◆ **WORK ORDER**
Only one stretch of the data below is wanted: the lines from the one with "black headphones: 2 -> 1" through the one with "orange spoon: 1 -> 2", repeated exactly.

◆ **SUPPLIED DATA**
---*---

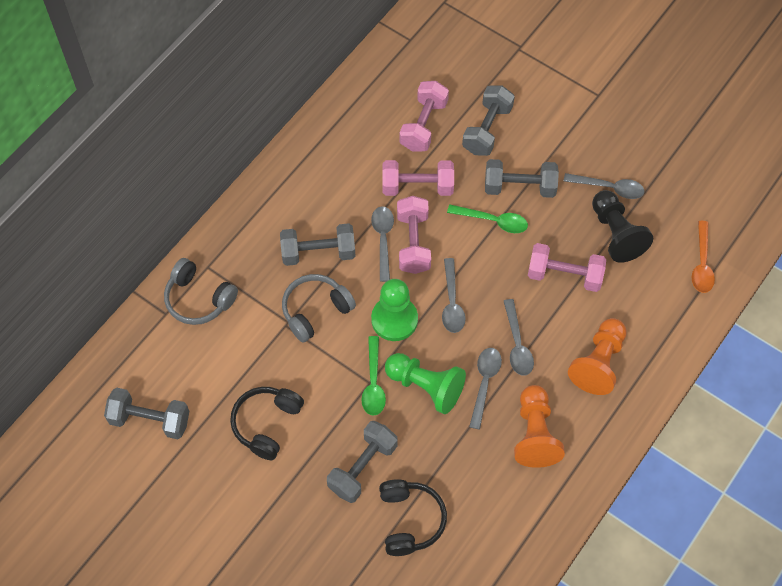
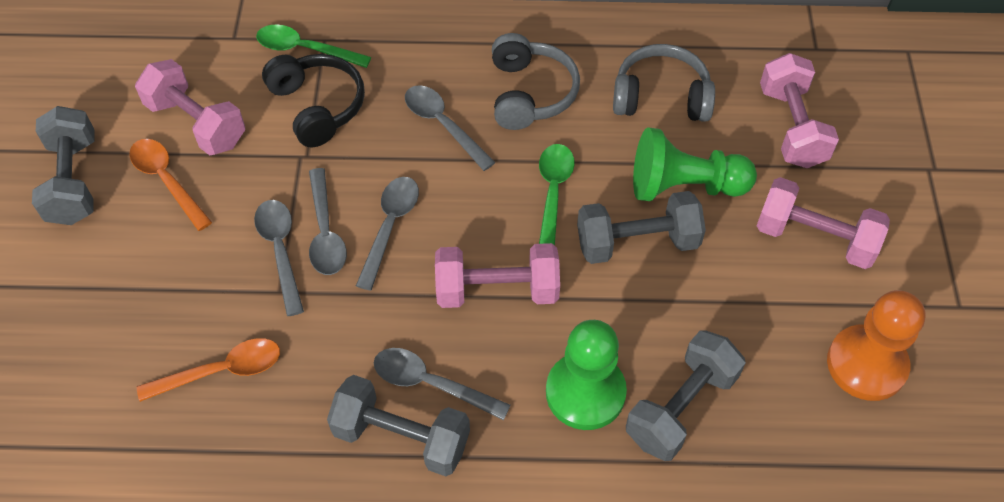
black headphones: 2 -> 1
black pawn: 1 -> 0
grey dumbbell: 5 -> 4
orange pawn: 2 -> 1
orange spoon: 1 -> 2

---*---

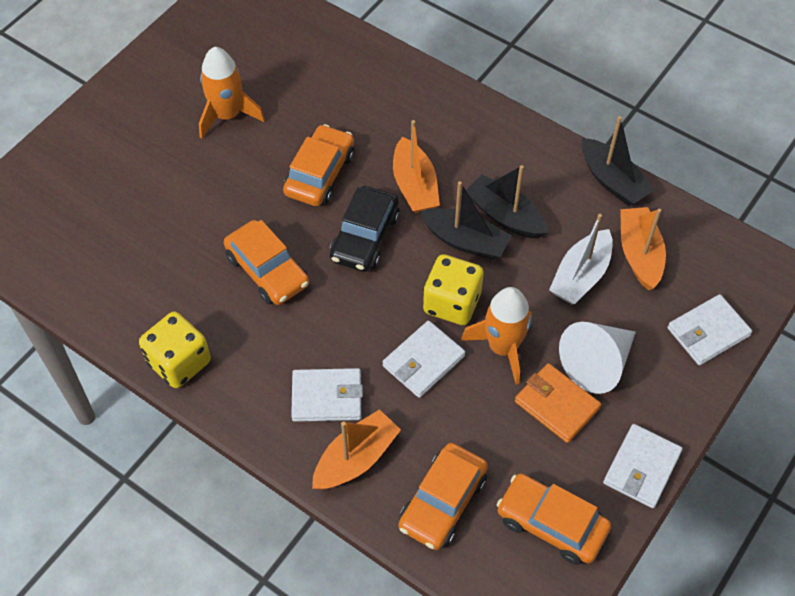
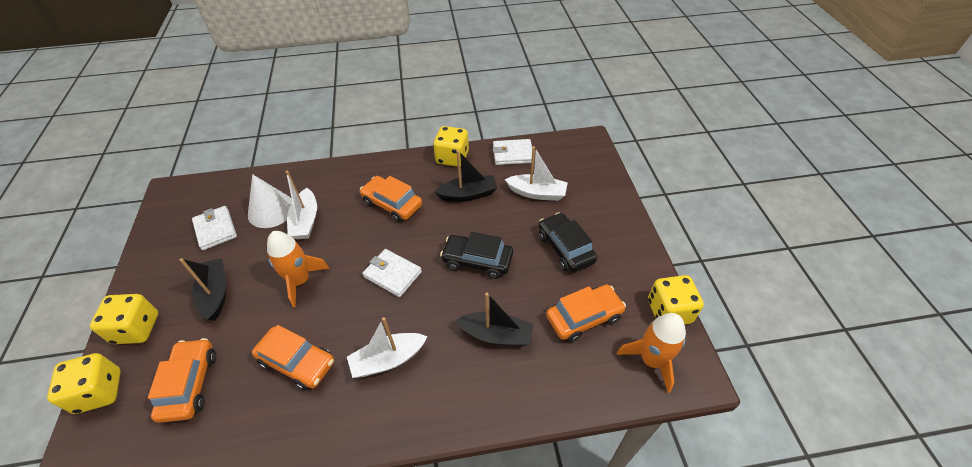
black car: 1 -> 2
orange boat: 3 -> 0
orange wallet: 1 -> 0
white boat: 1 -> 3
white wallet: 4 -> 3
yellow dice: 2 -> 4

---*---

◆ **ANSWER SECTION**
black headphones: 2 -> 1
black pawn: 1 -> 0
grey dumbbell: 5 -> 4
orange pawn: 2 -> 1
orange spoon: 1 -> 2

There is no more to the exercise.